**INSTRUCTIONS TO FOLLOW:** Where a line holds the word "camera", copy that line from the data below.

**DATA TO PROCESS:**

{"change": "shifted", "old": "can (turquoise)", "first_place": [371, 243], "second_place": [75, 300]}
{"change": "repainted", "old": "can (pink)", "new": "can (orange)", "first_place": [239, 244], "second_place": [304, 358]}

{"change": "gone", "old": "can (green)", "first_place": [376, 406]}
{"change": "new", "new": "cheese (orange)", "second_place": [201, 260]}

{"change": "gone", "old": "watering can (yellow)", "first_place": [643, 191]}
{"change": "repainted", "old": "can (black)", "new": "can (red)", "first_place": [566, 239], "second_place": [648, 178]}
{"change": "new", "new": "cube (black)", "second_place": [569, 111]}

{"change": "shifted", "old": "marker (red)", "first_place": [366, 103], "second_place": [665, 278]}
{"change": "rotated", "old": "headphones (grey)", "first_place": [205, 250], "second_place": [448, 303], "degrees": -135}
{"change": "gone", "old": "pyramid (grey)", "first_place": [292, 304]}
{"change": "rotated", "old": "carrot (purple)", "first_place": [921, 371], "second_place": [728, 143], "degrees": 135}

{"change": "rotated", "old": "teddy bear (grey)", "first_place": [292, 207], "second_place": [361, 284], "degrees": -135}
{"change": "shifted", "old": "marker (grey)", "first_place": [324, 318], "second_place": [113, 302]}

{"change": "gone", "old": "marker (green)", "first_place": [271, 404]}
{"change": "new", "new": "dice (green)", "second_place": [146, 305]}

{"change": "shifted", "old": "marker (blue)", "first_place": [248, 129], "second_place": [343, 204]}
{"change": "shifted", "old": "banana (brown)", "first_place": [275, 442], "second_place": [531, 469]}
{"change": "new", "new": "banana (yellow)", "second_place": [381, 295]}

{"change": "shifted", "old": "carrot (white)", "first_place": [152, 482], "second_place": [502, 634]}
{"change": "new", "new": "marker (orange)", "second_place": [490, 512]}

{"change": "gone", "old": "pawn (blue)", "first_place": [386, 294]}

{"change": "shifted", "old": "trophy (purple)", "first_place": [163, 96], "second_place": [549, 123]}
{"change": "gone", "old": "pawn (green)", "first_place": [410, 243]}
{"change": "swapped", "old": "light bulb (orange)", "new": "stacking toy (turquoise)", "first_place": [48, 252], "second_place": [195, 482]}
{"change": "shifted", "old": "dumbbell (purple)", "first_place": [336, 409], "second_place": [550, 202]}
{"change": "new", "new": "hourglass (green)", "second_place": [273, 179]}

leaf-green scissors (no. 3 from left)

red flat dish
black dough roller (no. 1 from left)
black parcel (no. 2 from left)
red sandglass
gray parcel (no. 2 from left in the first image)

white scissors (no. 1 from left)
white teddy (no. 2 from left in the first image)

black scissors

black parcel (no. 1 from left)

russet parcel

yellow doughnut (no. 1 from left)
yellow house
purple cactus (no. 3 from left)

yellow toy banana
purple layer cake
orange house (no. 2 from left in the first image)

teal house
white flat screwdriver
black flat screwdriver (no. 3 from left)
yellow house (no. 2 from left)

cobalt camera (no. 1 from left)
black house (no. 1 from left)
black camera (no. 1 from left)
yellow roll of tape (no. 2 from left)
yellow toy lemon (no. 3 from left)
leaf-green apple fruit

**SOLUTION FOR THIS PROBLEM:**
cobalt camera (no. 1 from left)
black camera (no. 1 from left)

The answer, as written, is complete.